» **PROBLEM TO WORK ON**
Every line holding the string "yellow" should be copied out of the listing.

» **SUPPLIED INFORMATION**

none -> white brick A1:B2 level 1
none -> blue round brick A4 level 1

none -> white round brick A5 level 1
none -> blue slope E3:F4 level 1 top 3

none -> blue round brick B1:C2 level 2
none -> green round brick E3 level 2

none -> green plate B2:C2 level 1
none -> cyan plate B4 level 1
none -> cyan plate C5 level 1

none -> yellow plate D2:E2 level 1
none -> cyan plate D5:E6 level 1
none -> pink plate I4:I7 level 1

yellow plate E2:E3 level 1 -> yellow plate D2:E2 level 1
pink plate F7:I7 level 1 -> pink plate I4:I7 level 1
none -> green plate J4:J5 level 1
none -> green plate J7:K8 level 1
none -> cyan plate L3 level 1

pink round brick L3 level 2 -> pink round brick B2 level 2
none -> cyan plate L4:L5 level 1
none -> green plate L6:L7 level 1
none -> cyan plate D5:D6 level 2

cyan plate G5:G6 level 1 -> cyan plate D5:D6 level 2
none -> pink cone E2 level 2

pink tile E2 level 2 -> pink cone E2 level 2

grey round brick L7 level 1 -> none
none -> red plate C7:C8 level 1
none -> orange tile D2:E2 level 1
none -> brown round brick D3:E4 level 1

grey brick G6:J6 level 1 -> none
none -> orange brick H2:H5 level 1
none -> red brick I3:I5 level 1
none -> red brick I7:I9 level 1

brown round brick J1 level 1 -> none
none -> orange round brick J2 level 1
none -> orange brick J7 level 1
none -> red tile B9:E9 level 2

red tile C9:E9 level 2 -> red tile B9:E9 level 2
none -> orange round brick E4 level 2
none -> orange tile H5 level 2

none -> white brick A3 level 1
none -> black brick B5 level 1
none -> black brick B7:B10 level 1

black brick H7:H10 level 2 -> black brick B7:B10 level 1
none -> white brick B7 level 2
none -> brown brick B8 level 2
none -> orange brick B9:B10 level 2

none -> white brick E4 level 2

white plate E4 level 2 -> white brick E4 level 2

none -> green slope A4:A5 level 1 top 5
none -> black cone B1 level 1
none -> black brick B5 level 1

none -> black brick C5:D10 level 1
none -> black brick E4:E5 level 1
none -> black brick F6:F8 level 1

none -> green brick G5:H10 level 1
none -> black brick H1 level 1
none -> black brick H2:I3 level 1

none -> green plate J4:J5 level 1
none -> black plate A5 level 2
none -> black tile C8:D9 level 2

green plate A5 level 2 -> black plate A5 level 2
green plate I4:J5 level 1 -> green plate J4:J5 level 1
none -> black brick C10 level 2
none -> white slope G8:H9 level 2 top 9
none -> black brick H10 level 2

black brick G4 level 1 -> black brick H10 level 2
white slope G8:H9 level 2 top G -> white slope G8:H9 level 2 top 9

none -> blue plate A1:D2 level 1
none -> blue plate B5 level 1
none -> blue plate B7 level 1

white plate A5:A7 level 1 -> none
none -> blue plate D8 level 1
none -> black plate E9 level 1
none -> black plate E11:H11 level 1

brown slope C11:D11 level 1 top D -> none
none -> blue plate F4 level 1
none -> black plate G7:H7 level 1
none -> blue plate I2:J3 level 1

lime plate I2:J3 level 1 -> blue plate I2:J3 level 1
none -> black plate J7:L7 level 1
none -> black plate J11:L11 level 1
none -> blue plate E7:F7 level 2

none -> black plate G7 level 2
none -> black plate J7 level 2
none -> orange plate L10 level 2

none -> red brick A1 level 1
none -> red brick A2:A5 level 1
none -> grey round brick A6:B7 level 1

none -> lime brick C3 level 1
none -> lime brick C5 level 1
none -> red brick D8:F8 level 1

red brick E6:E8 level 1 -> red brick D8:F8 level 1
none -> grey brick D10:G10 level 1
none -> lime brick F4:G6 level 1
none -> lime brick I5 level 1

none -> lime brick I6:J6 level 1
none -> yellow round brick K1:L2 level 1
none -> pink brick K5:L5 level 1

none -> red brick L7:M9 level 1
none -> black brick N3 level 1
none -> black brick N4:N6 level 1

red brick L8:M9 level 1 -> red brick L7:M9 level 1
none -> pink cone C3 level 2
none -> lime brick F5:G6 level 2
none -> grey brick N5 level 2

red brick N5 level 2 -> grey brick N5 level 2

» **ANSWER FOR THE TASK**
none -> yellow plate D2:E2 level 1
yellow plate E2:E3 level 1 -> yellow plate D2:E2 level 1
none -> yellow round brick K1:L2 level 1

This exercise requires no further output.